■ **Task to carry out**
Your output should be the line that contains "turquoise cup [339,178,375,232]" and all lines after it in the records, retyped exactly through the last one.

(Data items)
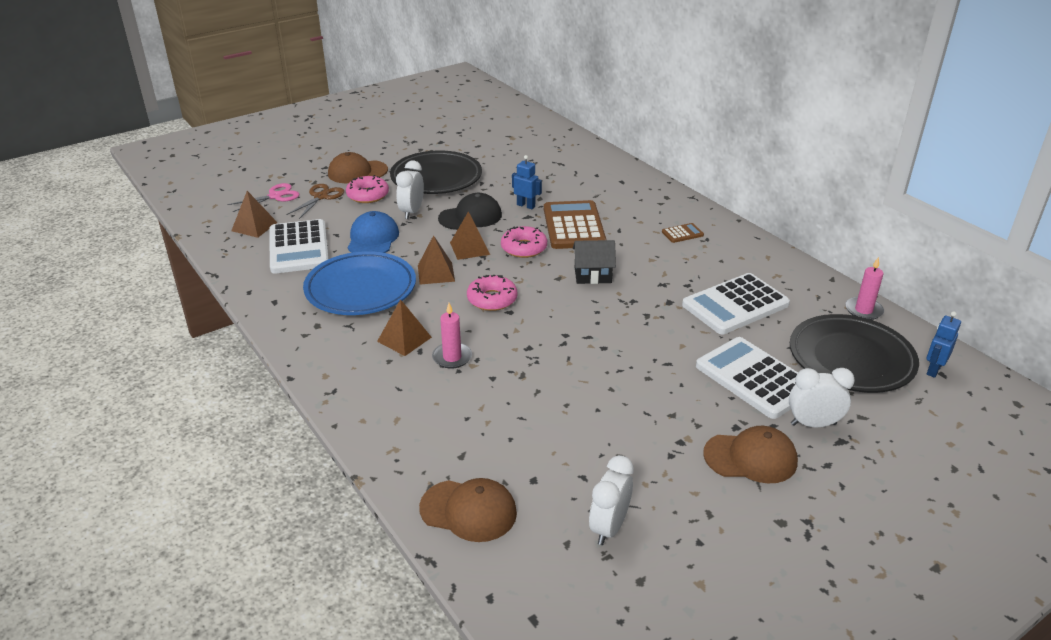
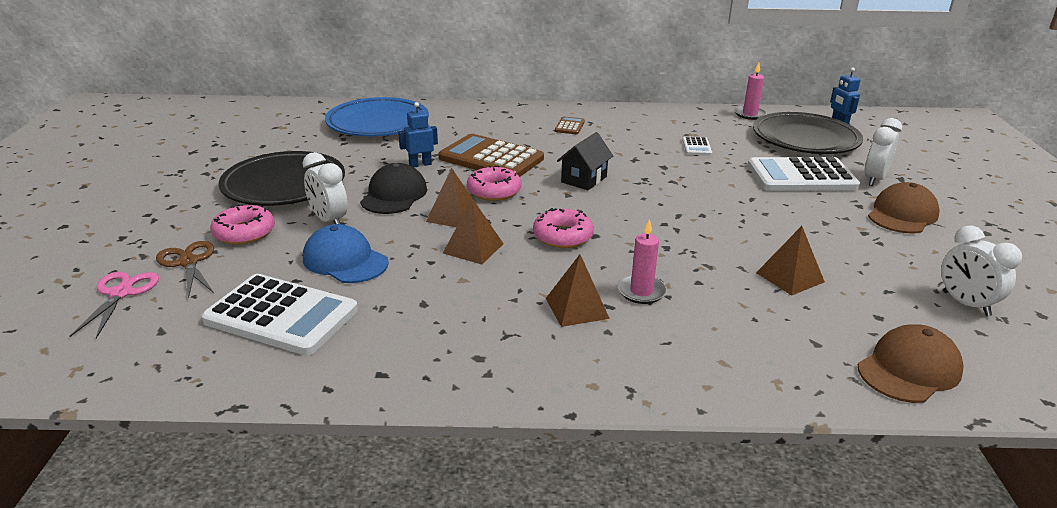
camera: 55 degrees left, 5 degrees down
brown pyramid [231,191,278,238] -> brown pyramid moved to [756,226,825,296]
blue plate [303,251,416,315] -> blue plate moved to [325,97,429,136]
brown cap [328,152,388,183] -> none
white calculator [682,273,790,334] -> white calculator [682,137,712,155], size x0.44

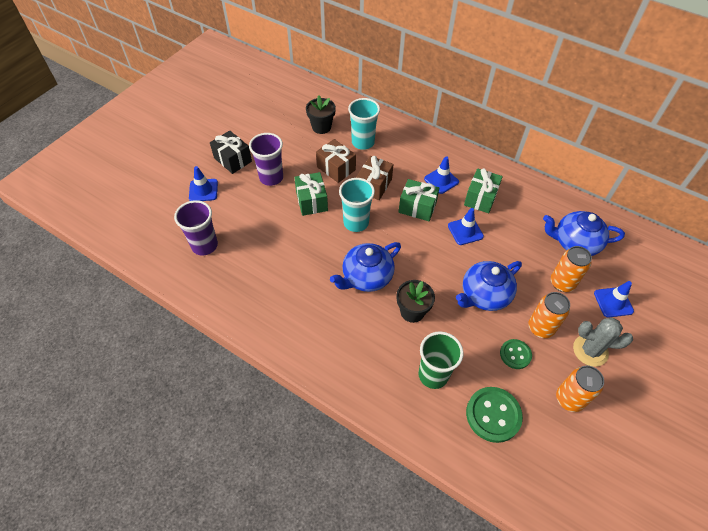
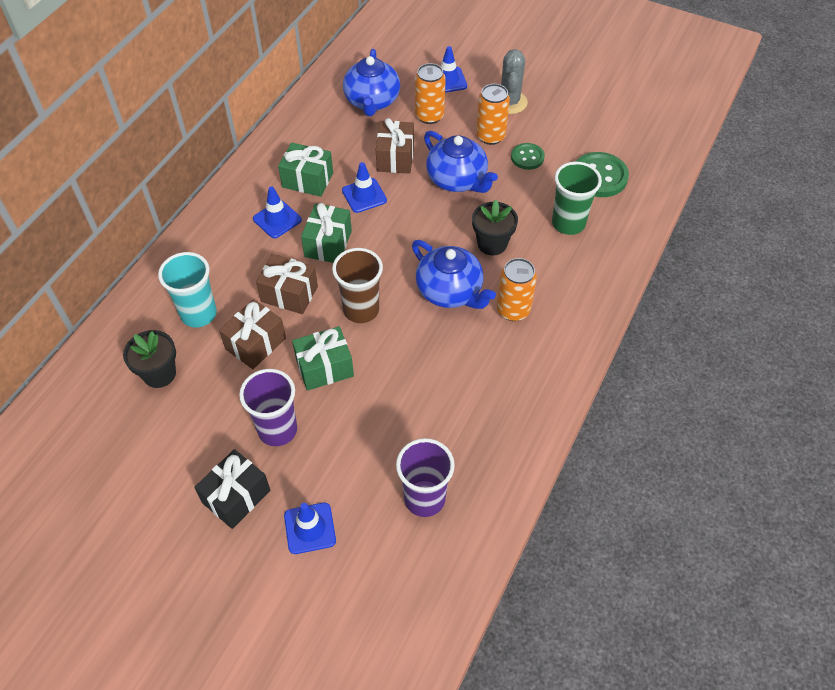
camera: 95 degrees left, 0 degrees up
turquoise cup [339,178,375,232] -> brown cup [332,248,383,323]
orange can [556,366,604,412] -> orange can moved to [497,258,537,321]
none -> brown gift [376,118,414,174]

■ **Your response**
turquoise cup [339,178,375,232] -> brown cup [332,248,383,323]
orange can [556,366,604,412] -> orange can moved to [497,258,537,321]
none -> brown gift [376,118,414,174]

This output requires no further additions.